BEGIN
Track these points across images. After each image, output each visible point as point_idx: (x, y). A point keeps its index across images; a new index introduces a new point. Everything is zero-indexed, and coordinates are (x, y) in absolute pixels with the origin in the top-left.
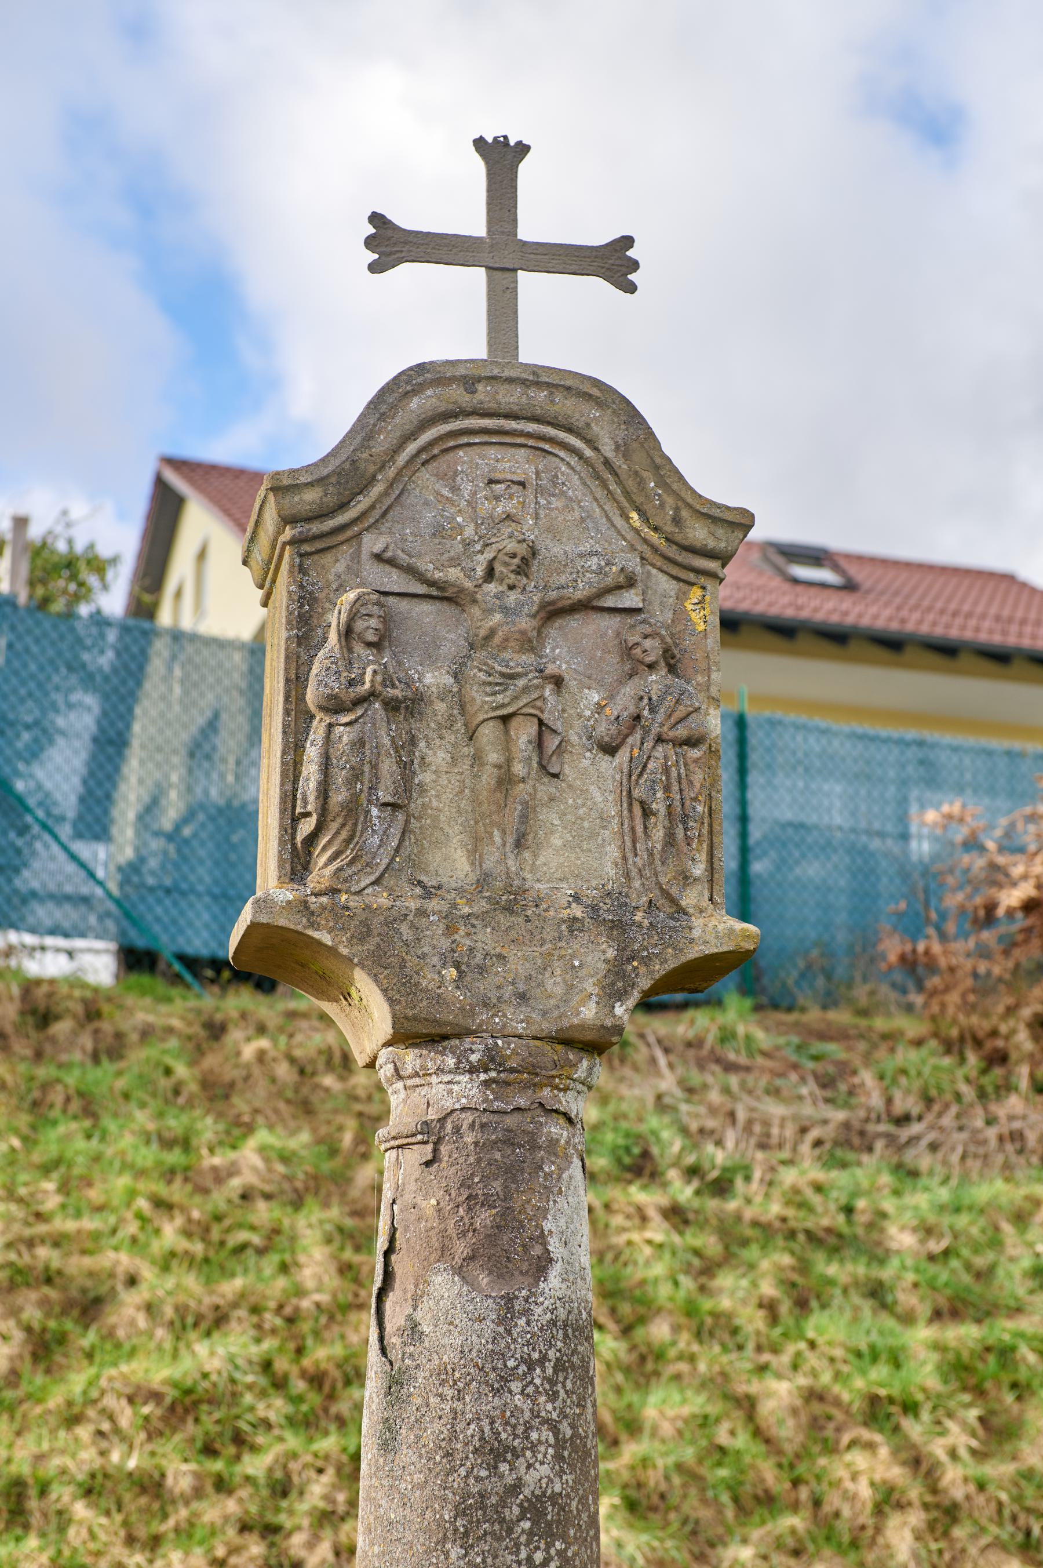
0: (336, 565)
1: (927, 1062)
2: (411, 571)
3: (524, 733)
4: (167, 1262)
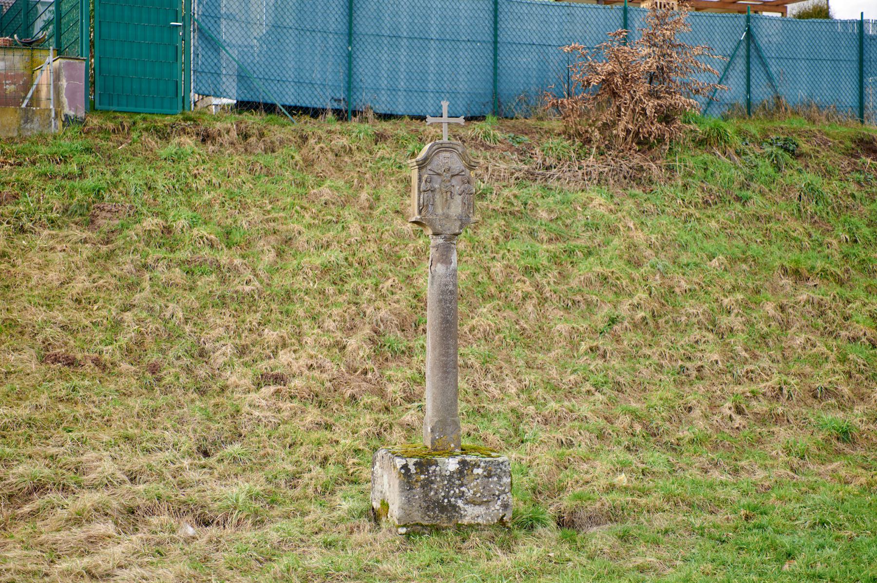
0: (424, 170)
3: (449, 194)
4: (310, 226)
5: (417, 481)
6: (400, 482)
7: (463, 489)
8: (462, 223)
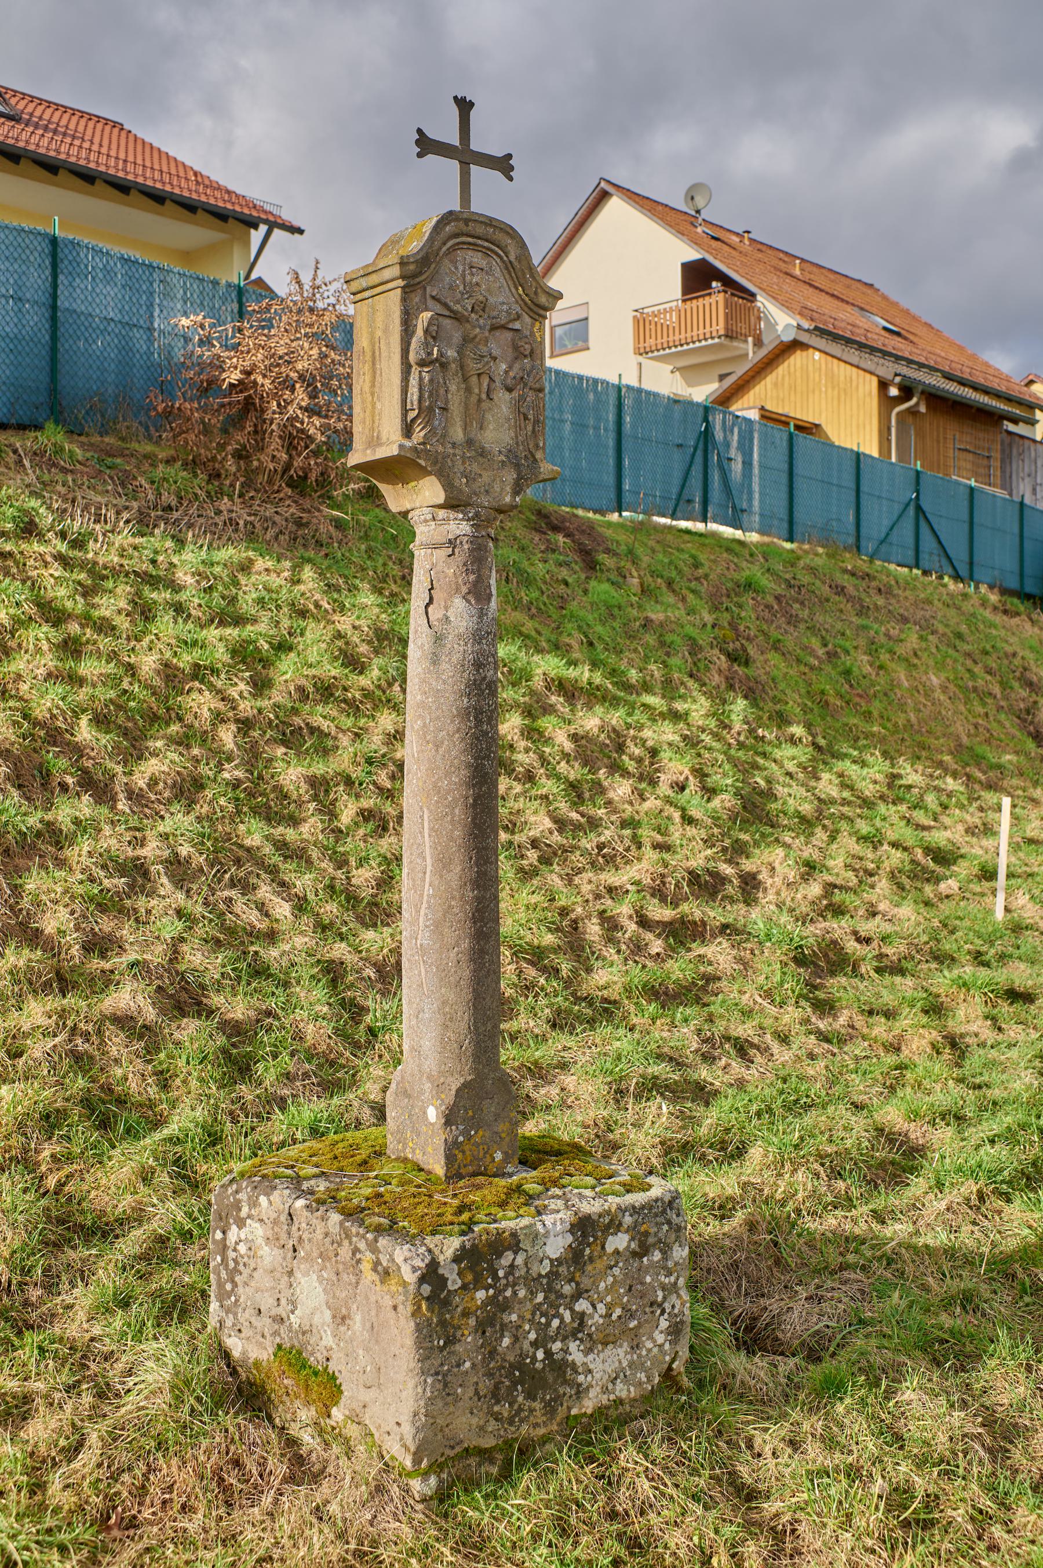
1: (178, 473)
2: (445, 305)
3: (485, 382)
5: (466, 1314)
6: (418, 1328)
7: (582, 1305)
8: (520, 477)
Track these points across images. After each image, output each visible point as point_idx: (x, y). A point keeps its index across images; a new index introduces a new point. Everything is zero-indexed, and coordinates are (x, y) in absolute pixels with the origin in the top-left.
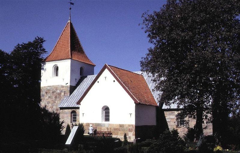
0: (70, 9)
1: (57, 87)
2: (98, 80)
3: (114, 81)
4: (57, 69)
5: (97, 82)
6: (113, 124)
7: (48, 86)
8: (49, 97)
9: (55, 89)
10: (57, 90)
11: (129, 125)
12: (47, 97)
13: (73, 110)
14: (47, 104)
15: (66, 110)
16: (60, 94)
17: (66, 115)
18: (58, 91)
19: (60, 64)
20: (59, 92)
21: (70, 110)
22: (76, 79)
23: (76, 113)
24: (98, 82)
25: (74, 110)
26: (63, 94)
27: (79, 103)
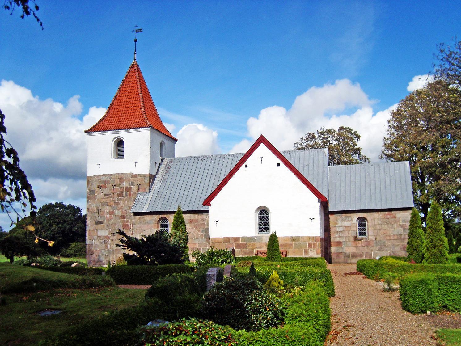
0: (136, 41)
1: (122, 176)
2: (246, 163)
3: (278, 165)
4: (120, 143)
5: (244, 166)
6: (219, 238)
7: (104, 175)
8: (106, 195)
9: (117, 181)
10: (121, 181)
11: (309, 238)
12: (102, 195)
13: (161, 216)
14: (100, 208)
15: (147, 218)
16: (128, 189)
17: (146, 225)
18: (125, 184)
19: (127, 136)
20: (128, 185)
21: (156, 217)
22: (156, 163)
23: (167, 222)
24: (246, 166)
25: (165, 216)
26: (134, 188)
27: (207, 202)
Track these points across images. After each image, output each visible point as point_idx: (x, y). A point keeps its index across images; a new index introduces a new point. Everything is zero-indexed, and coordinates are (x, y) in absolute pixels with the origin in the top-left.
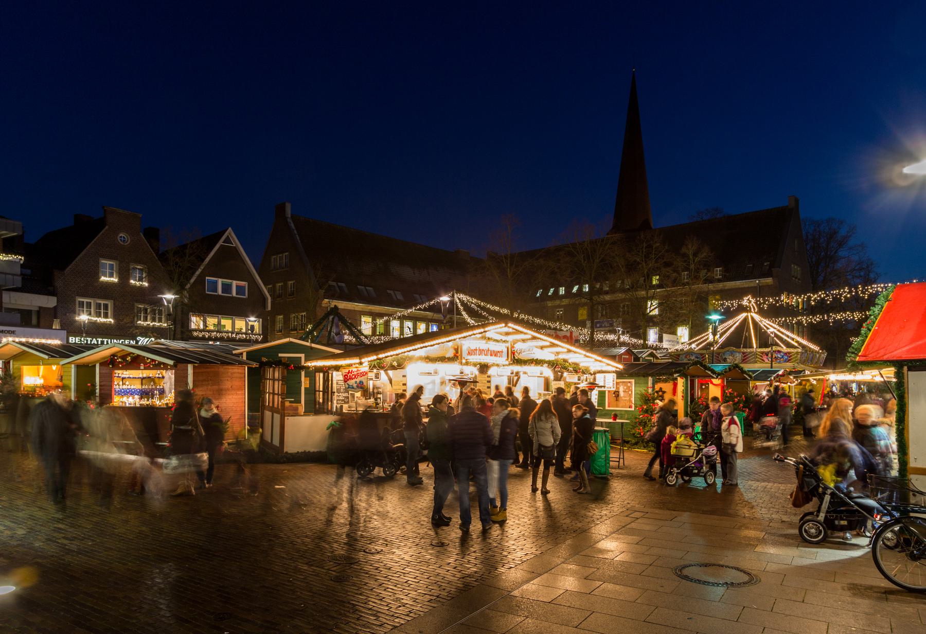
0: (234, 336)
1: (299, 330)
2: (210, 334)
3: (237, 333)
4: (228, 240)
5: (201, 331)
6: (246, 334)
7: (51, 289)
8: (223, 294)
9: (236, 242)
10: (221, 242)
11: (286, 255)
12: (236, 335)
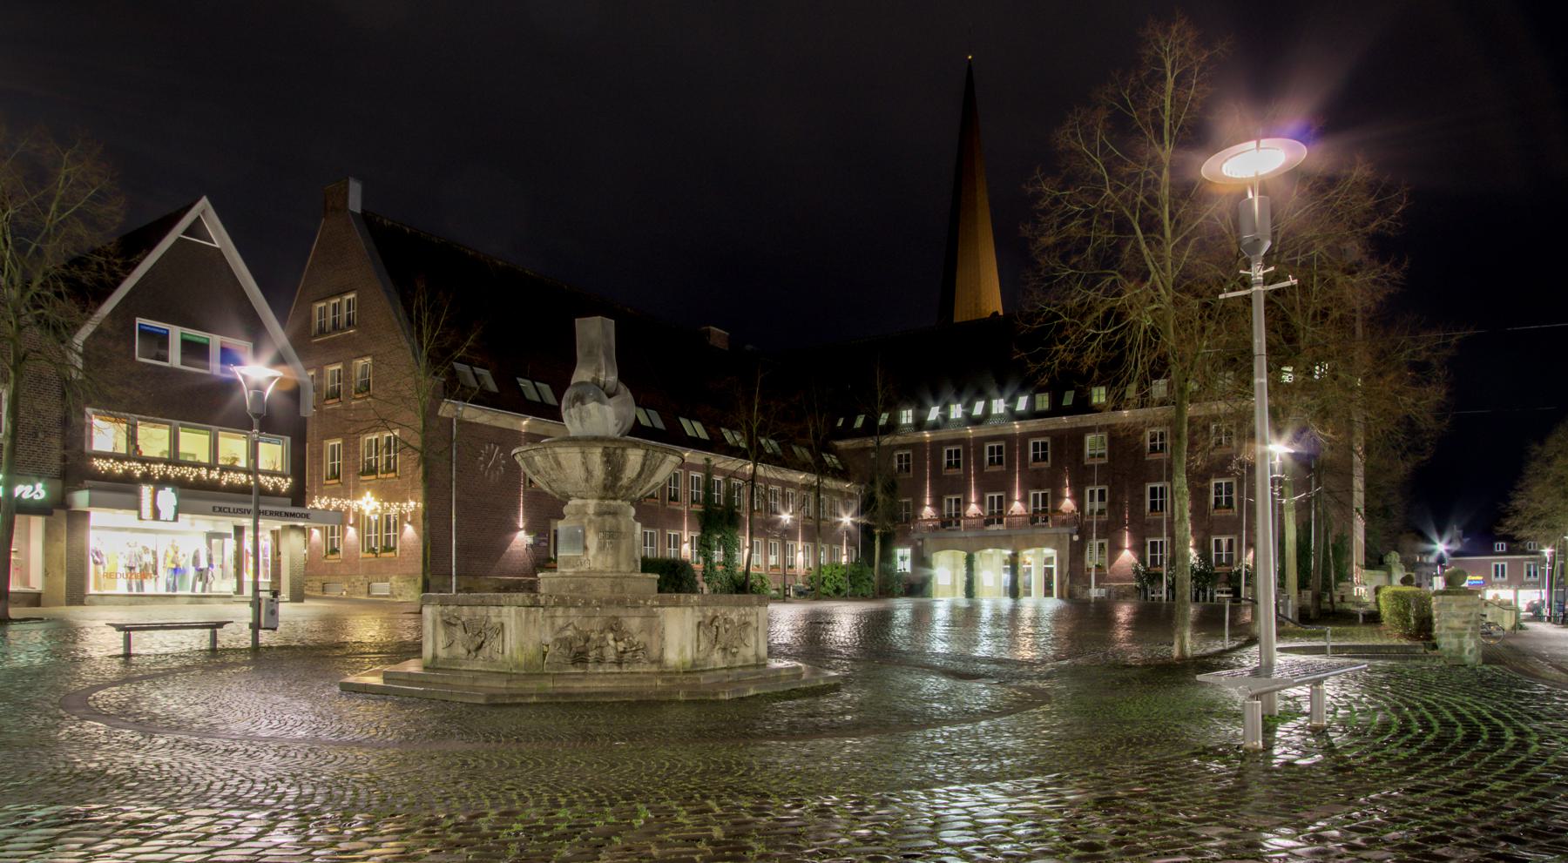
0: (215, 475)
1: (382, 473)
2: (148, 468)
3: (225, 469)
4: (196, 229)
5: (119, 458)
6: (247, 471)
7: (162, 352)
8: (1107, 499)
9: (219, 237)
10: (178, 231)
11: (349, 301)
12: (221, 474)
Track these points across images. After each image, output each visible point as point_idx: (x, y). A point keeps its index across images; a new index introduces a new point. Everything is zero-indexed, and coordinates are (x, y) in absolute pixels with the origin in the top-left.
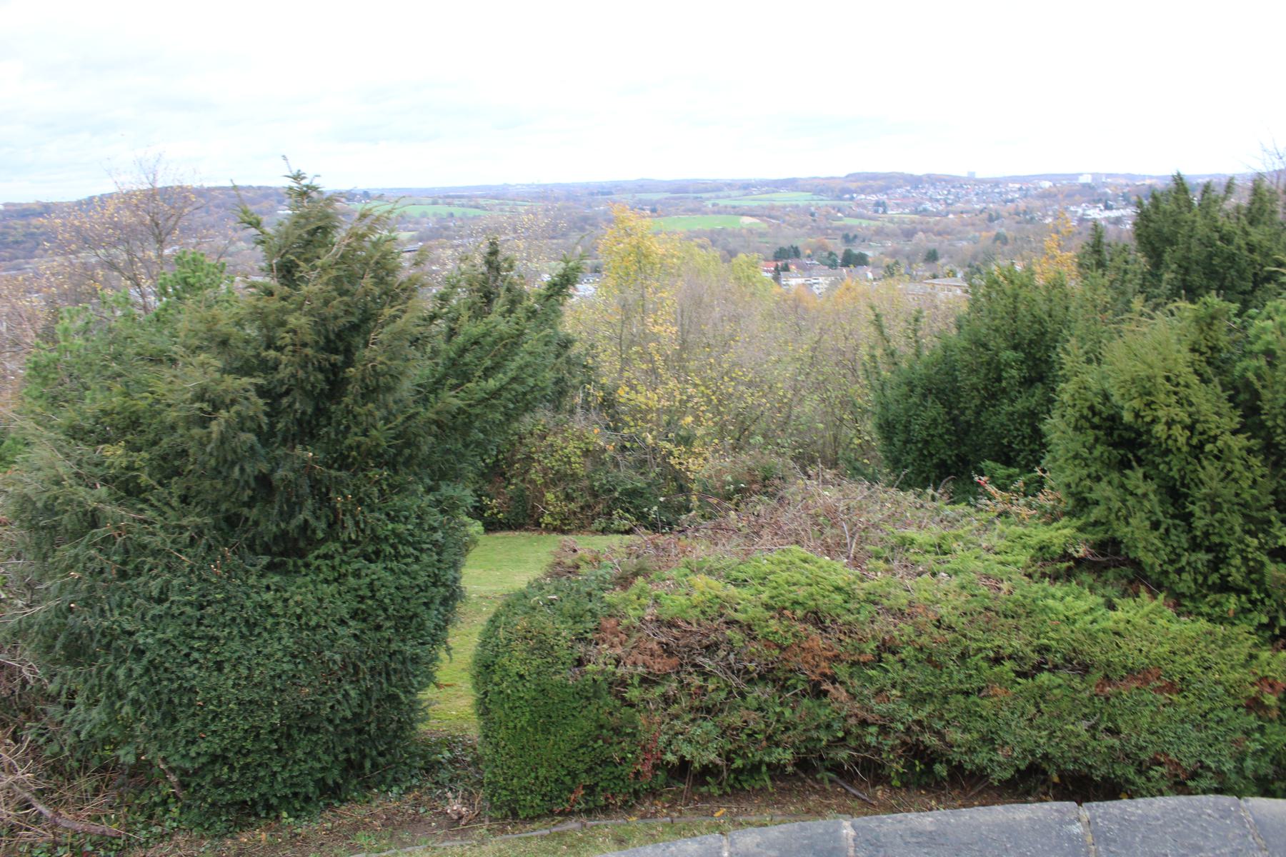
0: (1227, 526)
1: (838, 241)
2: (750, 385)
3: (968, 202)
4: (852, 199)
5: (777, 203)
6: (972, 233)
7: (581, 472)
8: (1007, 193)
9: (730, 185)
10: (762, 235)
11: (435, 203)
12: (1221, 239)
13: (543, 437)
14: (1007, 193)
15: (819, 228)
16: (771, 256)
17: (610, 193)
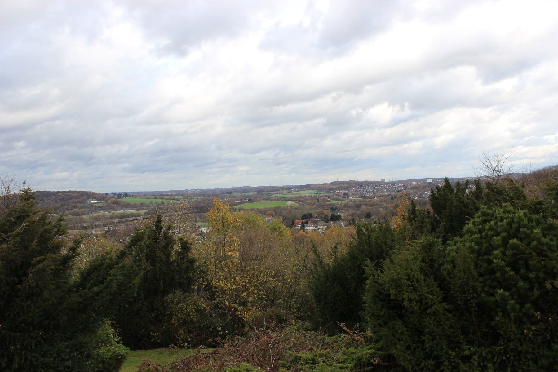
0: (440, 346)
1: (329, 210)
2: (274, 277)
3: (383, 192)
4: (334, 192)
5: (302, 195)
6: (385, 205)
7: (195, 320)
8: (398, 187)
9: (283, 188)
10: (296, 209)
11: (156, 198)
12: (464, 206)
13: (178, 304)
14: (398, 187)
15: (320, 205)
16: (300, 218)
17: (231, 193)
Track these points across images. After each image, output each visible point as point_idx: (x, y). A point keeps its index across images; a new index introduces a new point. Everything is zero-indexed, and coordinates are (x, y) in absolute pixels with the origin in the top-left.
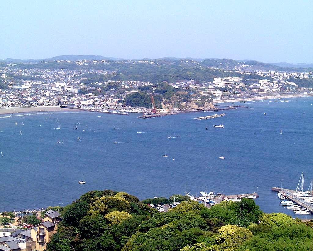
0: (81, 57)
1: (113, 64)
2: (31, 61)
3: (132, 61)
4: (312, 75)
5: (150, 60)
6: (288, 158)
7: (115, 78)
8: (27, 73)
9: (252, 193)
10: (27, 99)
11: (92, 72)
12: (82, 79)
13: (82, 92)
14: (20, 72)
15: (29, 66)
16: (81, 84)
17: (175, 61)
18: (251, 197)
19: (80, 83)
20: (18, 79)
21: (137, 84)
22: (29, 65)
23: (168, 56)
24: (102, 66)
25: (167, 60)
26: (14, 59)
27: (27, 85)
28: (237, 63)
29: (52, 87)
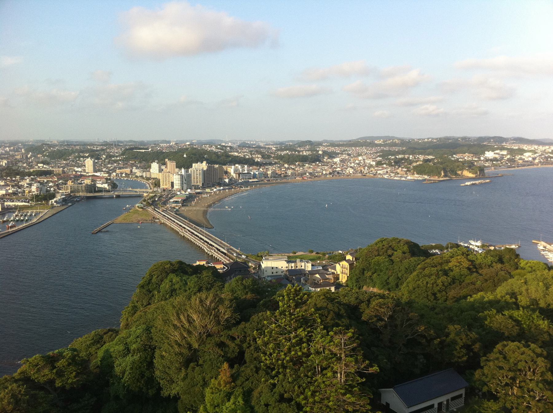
END
Convert the lines from the first line through the line containing "4: (310, 226)", both inclusive, into a JSON list of strings with one string per line, omitting blank lines and leaving out the pictures.

[
  "Track these points across images. After each image, output each visible point as point_idx: (x, y). A point keeps its index across images; a new index introduces a new point. Everything is zero-indexed, and coordinates are (x, y) in absolute pixels with the origin in the top-left.",
  "0: (336, 565)",
  "1: (927, 1062)",
  "2: (411, 571)",
  "3: (524, 733)",
  "4: (167, 1262)",
  "0: (424, 170)",
  "3: (449, 194)",
  "4: (310, 226)"
]